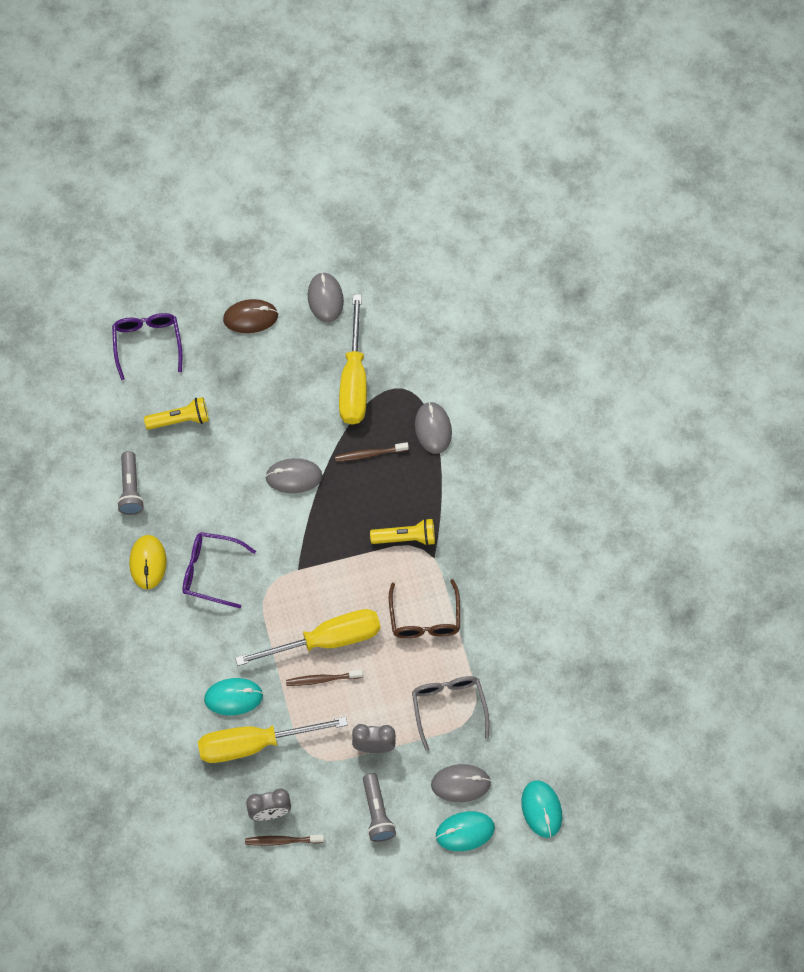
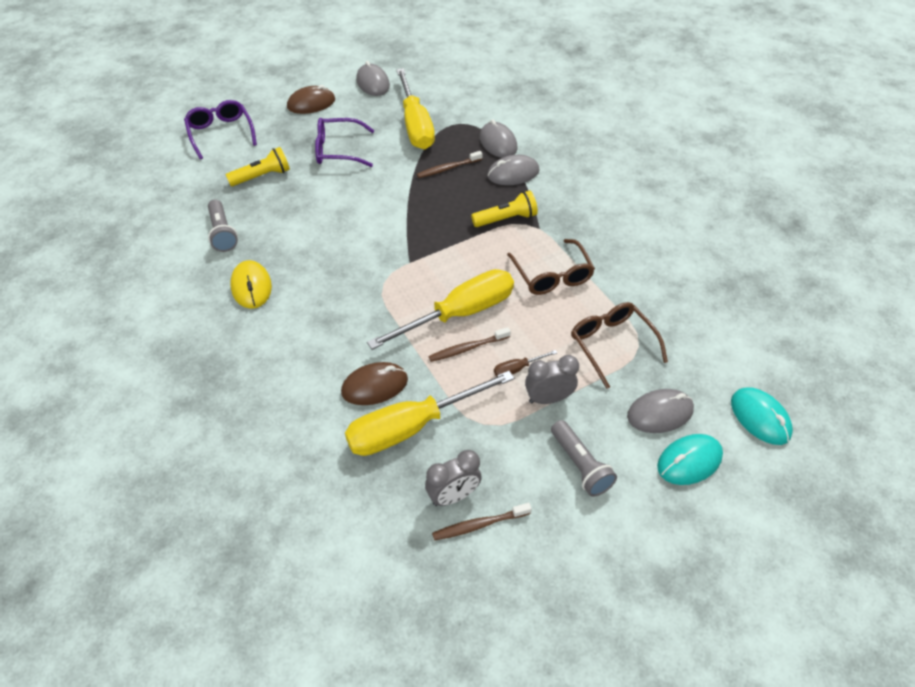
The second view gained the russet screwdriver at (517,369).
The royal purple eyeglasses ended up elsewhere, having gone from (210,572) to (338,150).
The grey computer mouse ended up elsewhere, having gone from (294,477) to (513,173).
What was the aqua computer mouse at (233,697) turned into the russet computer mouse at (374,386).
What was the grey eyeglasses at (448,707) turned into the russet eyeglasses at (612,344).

▸ **WHAT YOU SHOULD DO**
Print the entries as they stand, first line through the line holding "What was the aqua", with every picture removed.

▸ **TASK ANSWER**
The second view gained the russet screwdriver at (517,369).
The royal purple eyeglasses ended up elsewhere, having gone from (210,572) to (338,150).
The grey computer mouse ended up elsewhere, having gone from (294,477) to (513,173).
What was the aqua computer mouse at (233,697) turned into the russet computer mouse at (374,386).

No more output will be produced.